━━━━━ DATA SHOWN
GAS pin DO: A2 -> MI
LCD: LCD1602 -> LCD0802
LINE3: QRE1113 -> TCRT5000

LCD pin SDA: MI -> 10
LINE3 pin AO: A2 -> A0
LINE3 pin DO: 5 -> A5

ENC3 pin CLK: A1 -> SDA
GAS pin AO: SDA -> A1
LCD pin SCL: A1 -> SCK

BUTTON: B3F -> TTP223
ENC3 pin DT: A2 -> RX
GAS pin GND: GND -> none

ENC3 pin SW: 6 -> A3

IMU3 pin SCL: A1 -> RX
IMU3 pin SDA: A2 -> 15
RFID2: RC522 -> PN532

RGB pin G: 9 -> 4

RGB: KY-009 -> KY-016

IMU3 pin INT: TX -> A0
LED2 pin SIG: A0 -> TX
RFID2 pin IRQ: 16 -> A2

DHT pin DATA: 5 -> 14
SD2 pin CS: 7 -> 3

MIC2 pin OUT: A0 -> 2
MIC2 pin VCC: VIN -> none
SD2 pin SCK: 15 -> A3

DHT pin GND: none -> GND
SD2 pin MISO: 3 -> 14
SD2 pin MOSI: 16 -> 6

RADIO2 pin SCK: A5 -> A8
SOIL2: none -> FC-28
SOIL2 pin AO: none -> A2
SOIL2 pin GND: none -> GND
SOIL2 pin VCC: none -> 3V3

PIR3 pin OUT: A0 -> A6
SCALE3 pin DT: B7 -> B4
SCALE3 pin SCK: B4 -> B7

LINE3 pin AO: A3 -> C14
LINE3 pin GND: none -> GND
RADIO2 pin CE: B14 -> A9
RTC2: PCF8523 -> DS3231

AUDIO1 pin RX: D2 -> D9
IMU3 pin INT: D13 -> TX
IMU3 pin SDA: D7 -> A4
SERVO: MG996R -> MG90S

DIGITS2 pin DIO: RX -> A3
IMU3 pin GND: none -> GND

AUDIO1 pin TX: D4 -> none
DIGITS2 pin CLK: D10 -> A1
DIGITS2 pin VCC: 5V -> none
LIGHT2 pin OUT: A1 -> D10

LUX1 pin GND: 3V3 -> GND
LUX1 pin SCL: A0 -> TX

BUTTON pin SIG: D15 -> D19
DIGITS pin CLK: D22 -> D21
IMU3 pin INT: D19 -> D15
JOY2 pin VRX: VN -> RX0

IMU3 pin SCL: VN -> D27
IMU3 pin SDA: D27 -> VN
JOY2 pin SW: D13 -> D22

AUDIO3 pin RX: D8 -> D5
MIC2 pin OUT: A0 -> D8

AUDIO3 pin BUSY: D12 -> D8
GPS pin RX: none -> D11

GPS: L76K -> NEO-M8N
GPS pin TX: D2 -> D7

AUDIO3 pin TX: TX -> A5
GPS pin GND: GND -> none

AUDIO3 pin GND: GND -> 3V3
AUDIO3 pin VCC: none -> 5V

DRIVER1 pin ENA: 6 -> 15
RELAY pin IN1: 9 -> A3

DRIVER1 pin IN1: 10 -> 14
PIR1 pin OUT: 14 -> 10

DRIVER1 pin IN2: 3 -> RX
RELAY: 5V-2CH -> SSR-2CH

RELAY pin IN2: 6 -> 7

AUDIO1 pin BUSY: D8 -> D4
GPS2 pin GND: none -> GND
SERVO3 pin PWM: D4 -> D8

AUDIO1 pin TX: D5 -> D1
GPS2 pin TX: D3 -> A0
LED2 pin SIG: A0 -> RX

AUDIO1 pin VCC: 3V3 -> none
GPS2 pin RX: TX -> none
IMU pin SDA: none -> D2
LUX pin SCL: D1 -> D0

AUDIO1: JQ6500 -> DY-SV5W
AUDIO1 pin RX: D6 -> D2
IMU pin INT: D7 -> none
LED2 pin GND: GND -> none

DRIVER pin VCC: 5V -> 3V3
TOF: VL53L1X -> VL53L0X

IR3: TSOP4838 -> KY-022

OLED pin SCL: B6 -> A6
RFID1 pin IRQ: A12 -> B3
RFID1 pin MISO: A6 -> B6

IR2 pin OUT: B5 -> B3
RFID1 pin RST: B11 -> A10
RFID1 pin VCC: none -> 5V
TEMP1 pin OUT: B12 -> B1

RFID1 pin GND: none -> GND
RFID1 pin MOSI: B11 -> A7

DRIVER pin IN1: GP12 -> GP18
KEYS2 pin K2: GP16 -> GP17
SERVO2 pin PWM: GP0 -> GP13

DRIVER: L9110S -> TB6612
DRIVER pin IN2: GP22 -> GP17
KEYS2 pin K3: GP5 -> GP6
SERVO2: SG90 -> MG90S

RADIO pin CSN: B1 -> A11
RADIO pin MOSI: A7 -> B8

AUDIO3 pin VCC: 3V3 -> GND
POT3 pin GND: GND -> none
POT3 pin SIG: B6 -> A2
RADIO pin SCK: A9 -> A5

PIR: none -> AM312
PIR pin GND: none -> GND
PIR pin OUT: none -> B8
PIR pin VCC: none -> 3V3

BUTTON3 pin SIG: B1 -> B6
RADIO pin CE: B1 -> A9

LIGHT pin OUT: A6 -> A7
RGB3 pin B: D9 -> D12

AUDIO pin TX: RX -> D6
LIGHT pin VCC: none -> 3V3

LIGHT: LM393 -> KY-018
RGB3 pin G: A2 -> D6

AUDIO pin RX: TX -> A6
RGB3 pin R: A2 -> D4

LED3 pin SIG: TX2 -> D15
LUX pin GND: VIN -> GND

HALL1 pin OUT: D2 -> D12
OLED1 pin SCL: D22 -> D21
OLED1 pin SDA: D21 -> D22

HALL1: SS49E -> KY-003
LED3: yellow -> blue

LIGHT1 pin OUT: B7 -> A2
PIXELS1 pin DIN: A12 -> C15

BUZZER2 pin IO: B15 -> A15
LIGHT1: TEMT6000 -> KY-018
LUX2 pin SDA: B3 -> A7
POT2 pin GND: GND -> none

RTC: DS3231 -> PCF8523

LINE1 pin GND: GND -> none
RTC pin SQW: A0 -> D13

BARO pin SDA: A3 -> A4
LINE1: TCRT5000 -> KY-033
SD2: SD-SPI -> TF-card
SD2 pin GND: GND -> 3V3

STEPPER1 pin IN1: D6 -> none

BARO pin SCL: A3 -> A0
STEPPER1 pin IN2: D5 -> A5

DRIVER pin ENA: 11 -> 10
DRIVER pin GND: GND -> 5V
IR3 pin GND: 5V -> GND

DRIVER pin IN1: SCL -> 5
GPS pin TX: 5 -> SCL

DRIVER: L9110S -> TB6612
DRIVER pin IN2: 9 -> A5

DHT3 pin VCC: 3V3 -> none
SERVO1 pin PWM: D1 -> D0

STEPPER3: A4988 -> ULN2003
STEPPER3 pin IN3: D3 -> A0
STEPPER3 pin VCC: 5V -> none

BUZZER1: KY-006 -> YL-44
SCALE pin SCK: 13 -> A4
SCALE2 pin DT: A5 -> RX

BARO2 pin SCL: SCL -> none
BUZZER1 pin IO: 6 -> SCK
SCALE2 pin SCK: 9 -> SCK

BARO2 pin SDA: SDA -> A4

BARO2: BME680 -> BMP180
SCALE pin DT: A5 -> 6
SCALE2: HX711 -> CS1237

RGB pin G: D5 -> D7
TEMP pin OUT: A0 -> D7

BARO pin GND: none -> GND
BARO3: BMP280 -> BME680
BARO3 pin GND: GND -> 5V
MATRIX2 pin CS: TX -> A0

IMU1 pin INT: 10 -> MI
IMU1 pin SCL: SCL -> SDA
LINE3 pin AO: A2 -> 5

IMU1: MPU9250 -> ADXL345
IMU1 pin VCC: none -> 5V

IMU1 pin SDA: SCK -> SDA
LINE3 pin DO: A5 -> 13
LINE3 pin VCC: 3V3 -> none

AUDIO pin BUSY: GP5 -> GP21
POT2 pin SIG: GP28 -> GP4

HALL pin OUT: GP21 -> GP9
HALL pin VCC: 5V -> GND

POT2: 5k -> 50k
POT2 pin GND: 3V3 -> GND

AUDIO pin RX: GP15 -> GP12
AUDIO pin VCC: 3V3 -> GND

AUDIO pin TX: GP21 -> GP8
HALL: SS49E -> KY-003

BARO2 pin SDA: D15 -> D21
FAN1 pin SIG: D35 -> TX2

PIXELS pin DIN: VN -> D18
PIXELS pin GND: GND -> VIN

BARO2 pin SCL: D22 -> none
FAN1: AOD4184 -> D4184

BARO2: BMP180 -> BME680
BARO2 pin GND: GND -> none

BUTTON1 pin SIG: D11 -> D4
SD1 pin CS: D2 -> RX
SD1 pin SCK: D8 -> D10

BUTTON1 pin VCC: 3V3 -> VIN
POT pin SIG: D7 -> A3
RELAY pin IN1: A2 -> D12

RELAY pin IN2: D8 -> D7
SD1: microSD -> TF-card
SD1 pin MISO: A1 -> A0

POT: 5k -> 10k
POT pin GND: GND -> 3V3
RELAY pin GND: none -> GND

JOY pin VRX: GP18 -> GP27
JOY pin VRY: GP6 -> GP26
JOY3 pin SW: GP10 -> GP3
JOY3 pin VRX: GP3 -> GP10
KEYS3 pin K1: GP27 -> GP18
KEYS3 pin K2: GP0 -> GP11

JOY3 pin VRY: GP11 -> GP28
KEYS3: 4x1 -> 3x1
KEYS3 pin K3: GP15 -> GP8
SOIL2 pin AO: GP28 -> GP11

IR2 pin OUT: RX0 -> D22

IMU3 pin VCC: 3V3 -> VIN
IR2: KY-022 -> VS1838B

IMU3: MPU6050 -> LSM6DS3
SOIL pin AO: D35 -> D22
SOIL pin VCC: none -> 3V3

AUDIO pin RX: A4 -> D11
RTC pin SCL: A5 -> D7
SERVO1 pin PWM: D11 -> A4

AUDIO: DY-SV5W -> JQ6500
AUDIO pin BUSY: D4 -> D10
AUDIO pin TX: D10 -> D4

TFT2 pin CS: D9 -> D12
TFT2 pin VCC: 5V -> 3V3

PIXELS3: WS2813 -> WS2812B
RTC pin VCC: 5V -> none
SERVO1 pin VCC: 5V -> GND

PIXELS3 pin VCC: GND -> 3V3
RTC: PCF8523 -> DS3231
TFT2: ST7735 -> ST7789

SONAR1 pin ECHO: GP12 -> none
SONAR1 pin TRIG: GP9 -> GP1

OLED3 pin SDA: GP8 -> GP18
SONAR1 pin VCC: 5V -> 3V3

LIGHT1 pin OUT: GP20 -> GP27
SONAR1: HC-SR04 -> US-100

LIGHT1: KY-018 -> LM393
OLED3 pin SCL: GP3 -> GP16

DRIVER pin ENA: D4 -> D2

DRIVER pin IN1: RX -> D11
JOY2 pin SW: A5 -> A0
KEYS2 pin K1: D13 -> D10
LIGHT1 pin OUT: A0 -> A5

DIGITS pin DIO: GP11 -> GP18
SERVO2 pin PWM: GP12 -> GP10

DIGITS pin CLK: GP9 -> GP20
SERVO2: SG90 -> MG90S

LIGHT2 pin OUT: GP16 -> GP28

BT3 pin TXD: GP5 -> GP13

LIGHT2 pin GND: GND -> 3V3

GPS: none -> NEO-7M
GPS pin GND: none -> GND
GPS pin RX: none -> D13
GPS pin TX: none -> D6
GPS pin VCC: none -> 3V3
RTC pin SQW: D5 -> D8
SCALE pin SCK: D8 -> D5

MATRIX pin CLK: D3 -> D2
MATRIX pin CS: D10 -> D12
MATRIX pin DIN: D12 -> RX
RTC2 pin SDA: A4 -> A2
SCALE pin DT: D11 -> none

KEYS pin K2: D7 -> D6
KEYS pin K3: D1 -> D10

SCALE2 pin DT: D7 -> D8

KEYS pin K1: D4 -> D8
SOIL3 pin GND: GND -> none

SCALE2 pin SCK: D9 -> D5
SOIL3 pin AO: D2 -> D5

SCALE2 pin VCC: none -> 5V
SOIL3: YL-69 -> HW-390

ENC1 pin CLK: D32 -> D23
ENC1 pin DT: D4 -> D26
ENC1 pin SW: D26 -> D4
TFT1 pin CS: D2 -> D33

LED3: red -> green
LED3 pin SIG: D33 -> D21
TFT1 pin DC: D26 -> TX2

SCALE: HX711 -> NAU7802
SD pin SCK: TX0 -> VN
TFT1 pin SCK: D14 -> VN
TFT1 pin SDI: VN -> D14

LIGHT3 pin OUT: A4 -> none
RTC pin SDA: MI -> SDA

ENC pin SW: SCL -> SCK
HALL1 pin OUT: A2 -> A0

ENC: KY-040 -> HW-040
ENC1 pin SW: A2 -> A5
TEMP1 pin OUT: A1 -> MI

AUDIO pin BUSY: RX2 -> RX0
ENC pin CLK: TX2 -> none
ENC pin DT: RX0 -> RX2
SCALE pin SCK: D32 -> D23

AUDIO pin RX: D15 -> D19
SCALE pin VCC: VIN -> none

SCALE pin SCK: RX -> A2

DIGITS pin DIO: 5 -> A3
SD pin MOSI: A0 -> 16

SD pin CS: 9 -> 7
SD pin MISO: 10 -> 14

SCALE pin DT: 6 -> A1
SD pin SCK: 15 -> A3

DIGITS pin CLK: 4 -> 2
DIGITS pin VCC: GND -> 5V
━━━━━━━━━━
→ PROBLEM REQUIREMENTS: Keeping every character as it is, restate the lines above that run from the line with "RFID1 pin RST: B11 -> A10" through the line with "LIGHT1 pin OUT: B7 -> A2", both included, and nothing else.

→ FINAL ANSWER:
RFID1 pin RST: B11 -> A10
RFID1 pin VCC: none -> 5V
TEMP1 pin OUT: B12 -> B1

RFID1 pin GND: none -> GND
RFID1 pin MOSI: B11 -> A7

DRIVER pin IN1: GP12 -> GP18
KEYS2 pin K2: GP16 -> GP17
SERVO2 pin PWM: GP0 -> GP13

DRIVER: L9110S -> TB6612
DRIVER pin IN2: GP22 -> GP17
KEYS2 pin K3: GP5 -> GP6
SERVO2: SG90 -> MG90S

RADIO pin CSN: B1 -> A11
RADIO pin MOSI: A7 -> B8

AUDIO3 pin VCC: 3V3 -> GND
POT3 pin GND: GND -> none
POT3 pin SIG: B6 -> A2
RADIO pin SCK: A9 -> A5

PIR: none -> AM312
PIR pin GND: none -> GND
PIR pin OUT: none -> B8
PIR pin VCC: none -> 3V3

BUTTON3 pin SIG: B1 -> B6
RADIO pin CE: B1 -> A9

LIGHT pin OUT: A6 -> A7
RGB3 pin B: D9 -> D12

AUDIO pin TX: RX -> D6
LIGHT pin VCC: none -> 3V3

LIGHT: LM393 -> KY-018
RGB3 pin G: A2 -> D6

AUDIO pin RX: TX -> A6
RGB3 pin R: A2 -> D4

LED3 pin SIG: TX2 -> D15
LUX pin GND: VIN -> GND

HALL1 pin OUT: D2 -> D12
OLED1 pin SCL: D22 -> D21
OLED1 pin SDA: D21 -> D22

HALL1: SS49E -> KY-003
LED3: yellow -> blue

LIGHT1 pin OUT: B7 -> A2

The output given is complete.